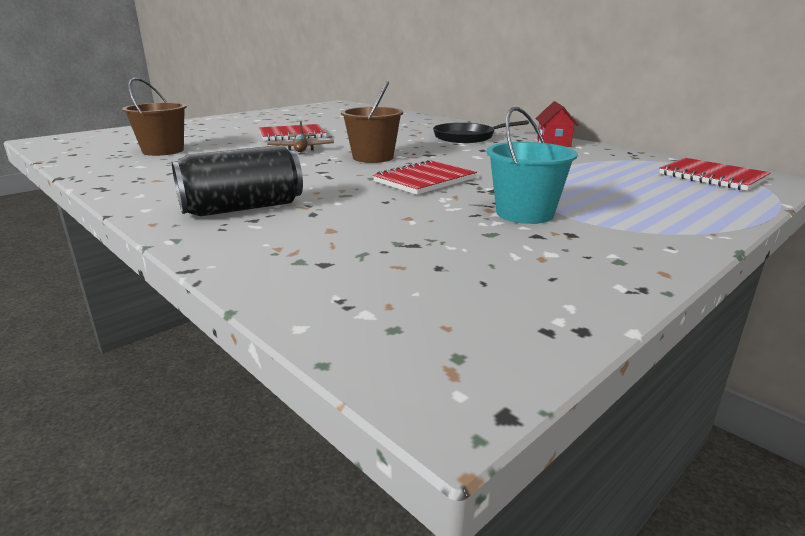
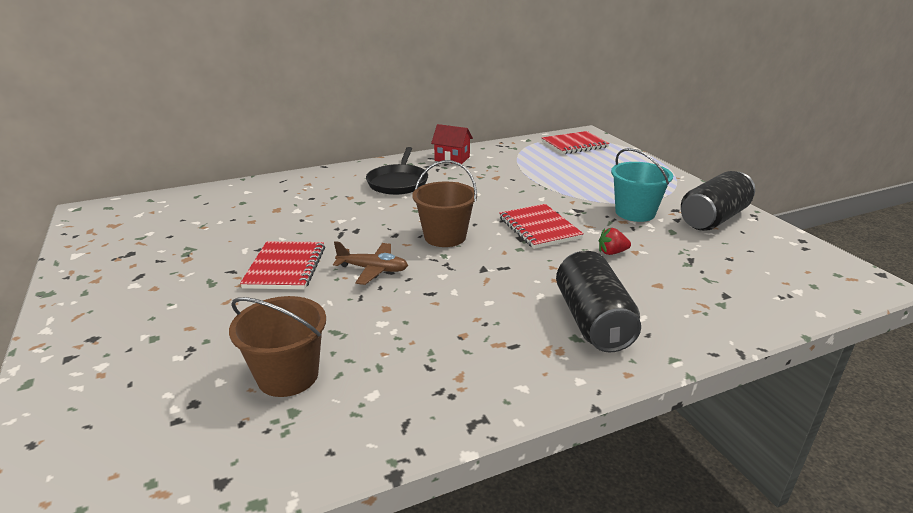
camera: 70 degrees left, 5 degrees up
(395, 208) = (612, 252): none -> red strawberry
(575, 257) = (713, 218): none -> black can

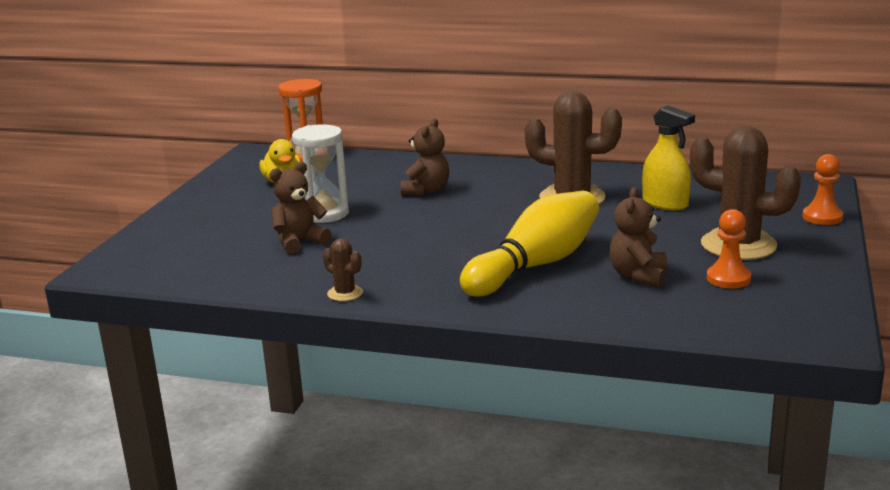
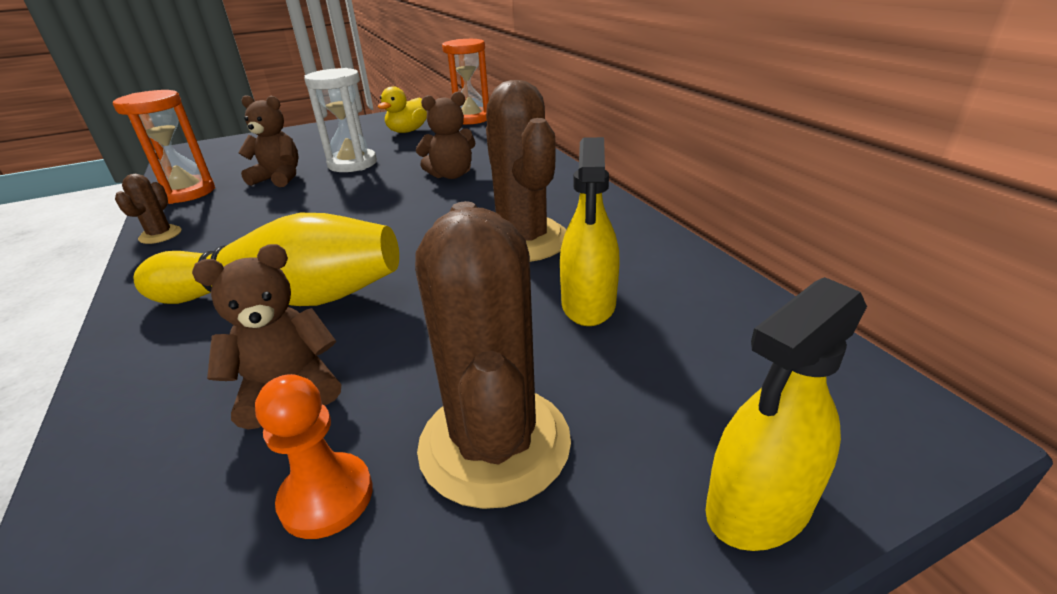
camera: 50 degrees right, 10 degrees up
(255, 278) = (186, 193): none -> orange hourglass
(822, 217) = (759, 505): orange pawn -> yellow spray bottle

--------------------

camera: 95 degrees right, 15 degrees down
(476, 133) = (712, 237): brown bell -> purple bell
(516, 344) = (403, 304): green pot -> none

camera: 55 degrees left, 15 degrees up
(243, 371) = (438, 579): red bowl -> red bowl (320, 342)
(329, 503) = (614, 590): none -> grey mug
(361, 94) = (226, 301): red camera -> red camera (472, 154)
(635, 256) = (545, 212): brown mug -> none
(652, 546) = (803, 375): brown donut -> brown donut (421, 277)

--------------------

## Problem to solve
Output, from the data above, the lines from the line with "(516, 344) = (403, 304): green pot -> none" to the line with "(652, 546) = (803, 375): brown" exactly as they stand, both ends included and nothing else.

## Reply to the exercise
(516, 344) = (403, 304): green pot -> none

camera: 55 degrees left, 15 degrees up
(243, 371) = (438, 579): red bowl -> red bowl (320, 342)
(329, 503) = (614, 590): none -> grey mug
(361, 94) = (226, 301): red camera -> red camera (472, 154)
(635, 256) = (545, 212): brown mug -> none
(652, 546) = (803, 375): brown donut -> brown donut (421, 277)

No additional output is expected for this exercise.